=== ACTIVITY ===
Go through the data below and gather each line containing "VRAW".

=== GIVEN DATA ===
□ □ □ □

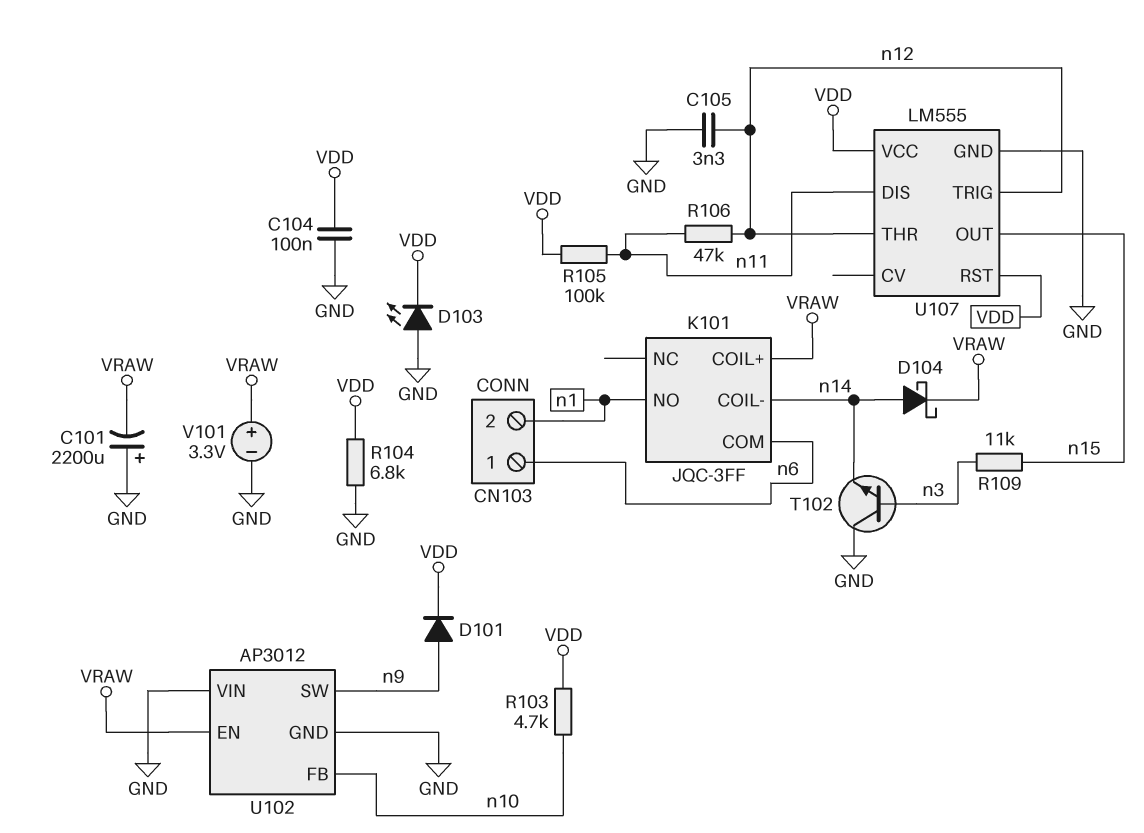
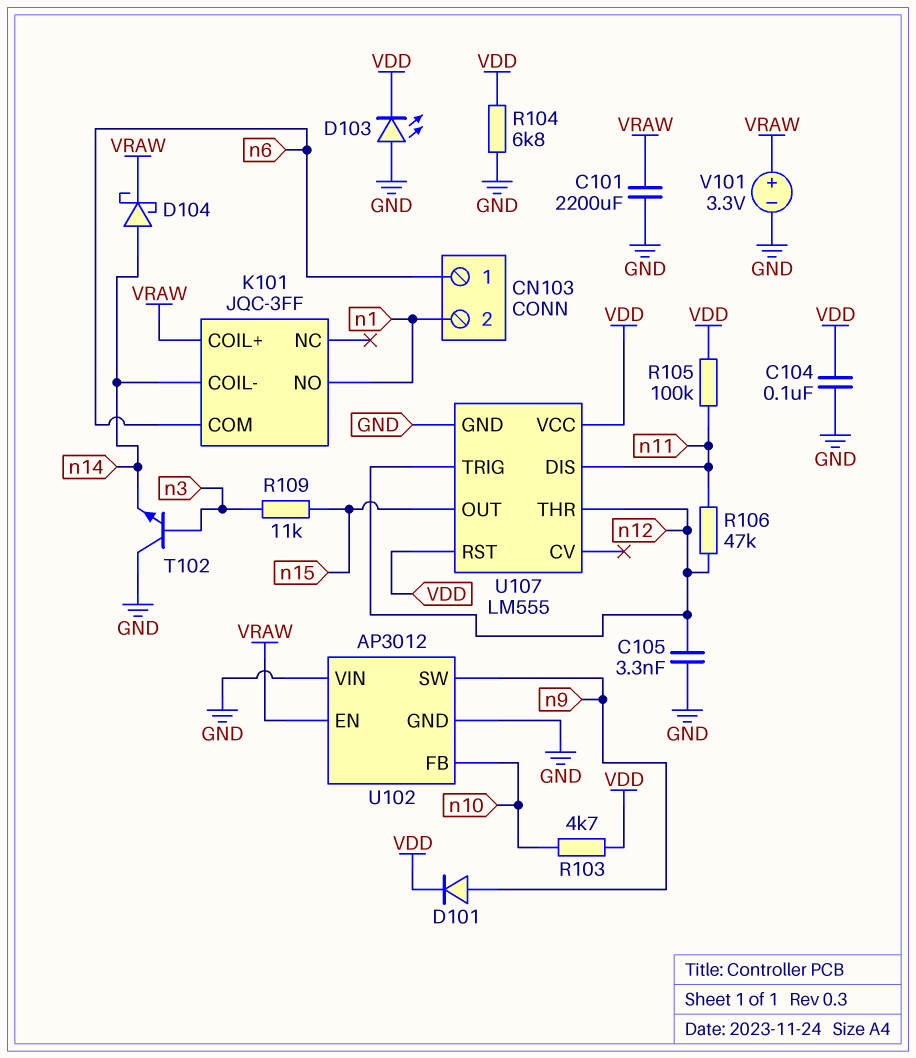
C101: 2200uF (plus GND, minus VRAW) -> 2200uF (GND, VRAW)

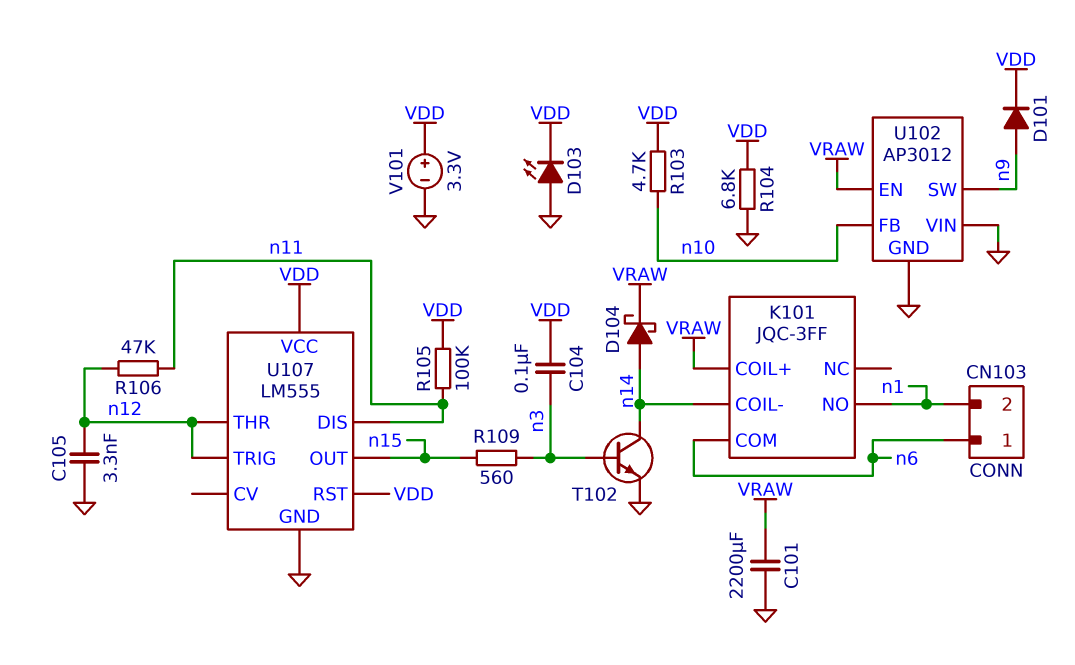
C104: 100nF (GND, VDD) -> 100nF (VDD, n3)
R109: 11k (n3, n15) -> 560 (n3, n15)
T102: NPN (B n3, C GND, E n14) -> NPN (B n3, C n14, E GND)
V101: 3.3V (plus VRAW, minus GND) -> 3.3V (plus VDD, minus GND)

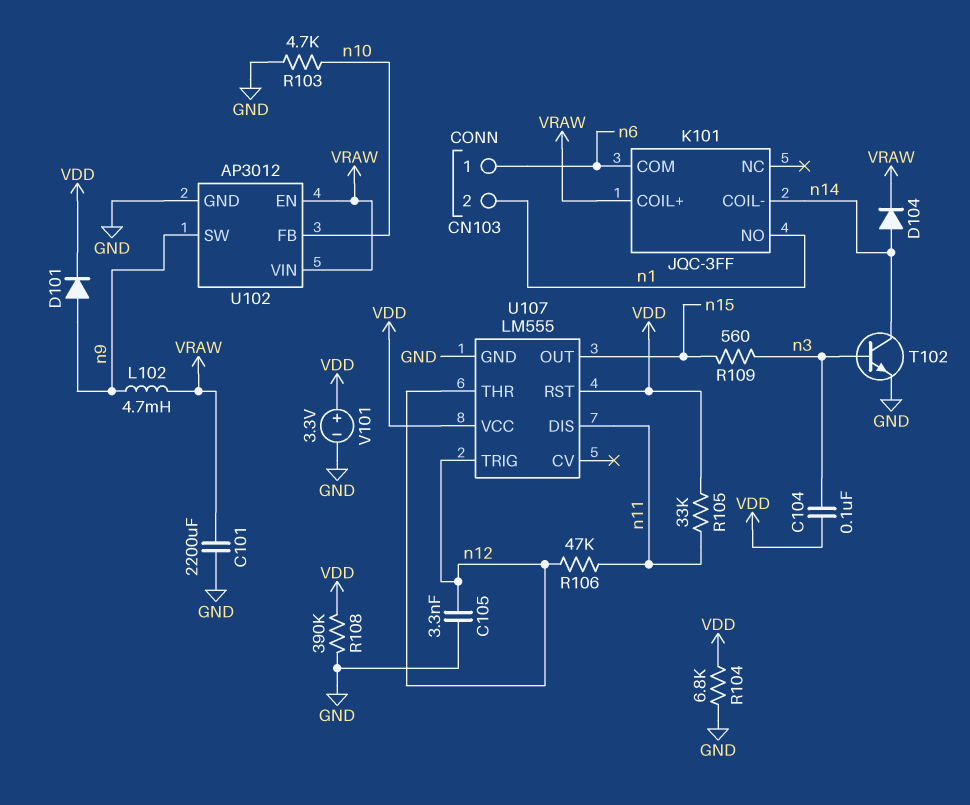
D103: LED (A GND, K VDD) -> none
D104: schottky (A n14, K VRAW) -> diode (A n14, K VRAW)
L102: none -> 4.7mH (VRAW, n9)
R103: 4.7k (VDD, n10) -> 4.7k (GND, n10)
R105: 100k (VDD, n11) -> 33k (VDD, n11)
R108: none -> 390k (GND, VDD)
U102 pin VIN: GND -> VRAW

□ □ □ □

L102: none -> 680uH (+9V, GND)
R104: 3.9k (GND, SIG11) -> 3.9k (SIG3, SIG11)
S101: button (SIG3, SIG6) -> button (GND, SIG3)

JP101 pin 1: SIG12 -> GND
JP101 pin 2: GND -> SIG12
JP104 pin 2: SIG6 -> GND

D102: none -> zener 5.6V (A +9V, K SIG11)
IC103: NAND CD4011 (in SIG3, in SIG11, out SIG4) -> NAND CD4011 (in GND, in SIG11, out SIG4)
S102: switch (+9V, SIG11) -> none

□ □ □ □

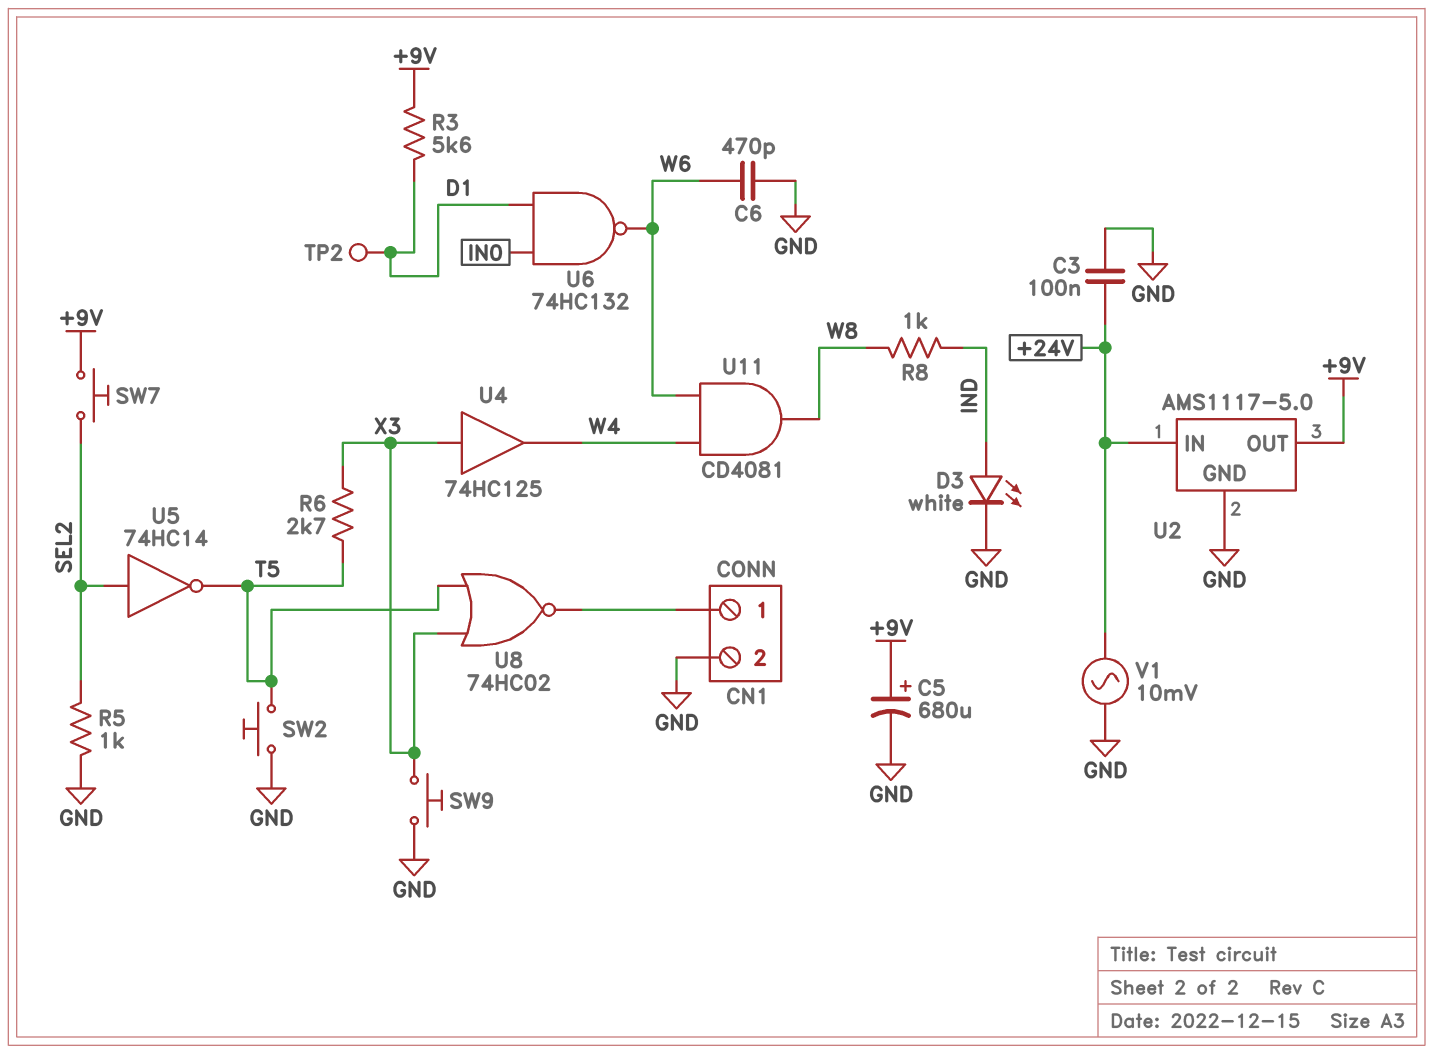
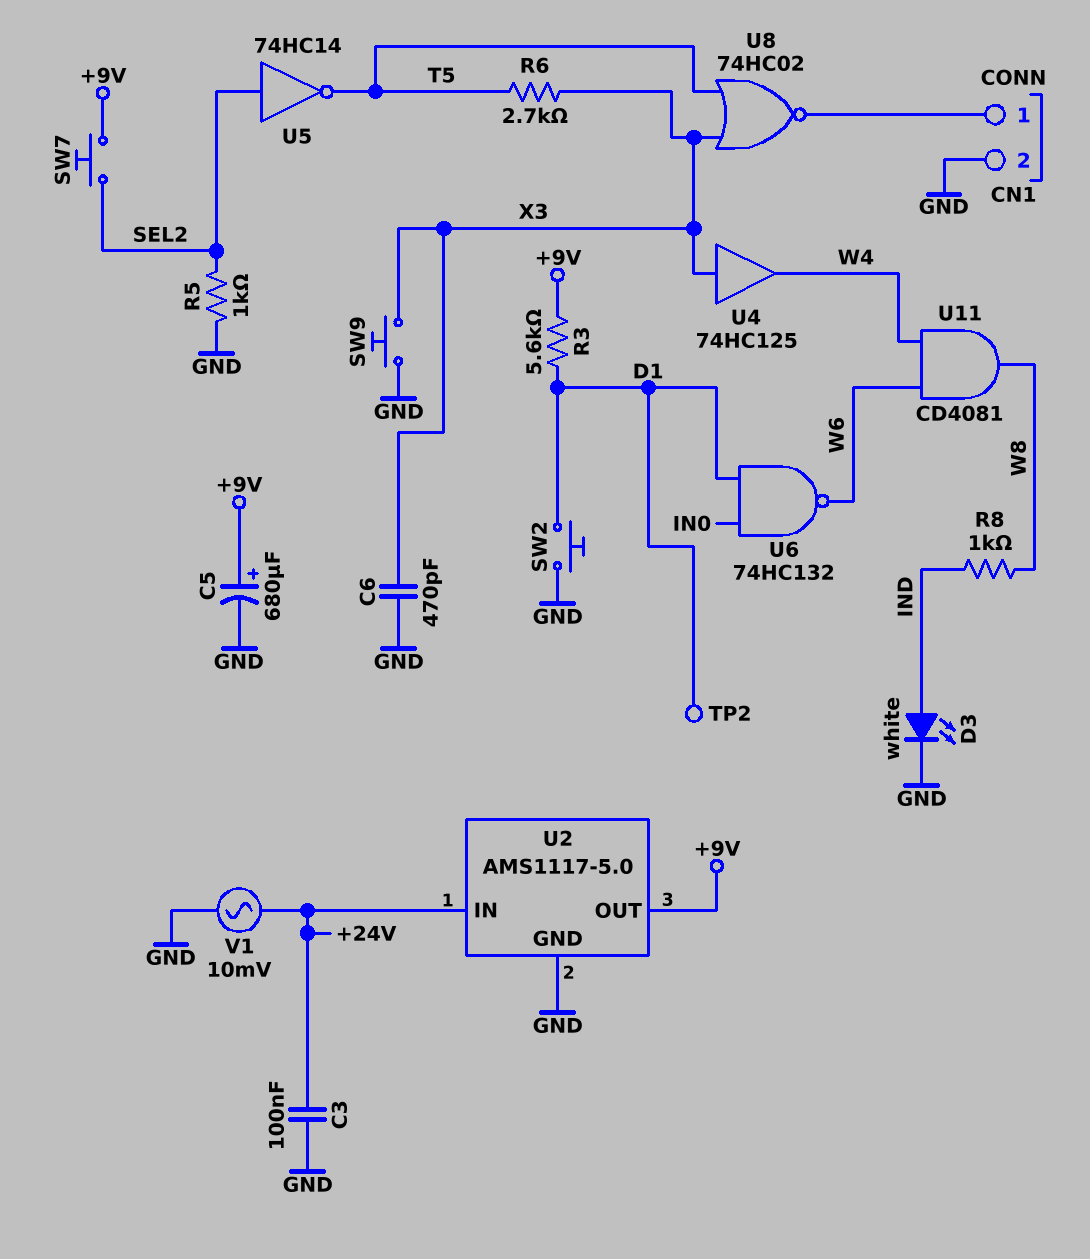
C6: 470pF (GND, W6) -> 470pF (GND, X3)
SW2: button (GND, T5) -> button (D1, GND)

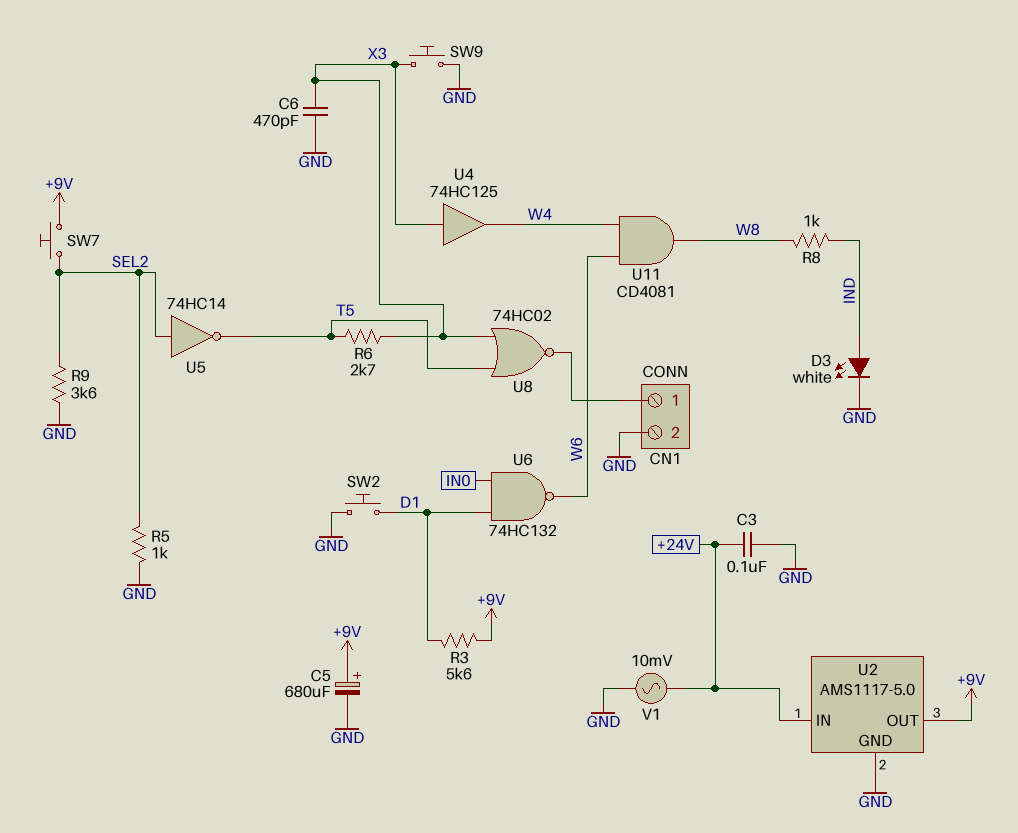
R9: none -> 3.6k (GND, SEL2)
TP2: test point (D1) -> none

□ □ □ □

=== ANSWER TO THIS PROBLEM ===
C101: 2200uF (plus GND, minus VRAW) -> 2200uF (GND, VRAW)
V101: 3.3V (plus VRAW, minus GND) -> 3.3V (plus VDD, minus GND)
D104: schottky (A n14, K VRAW) -> diode (A n14, K VRAW)
L102: none -> 4.7mH (VRAW, n9)
U102 pin VIN: GND -> VRAW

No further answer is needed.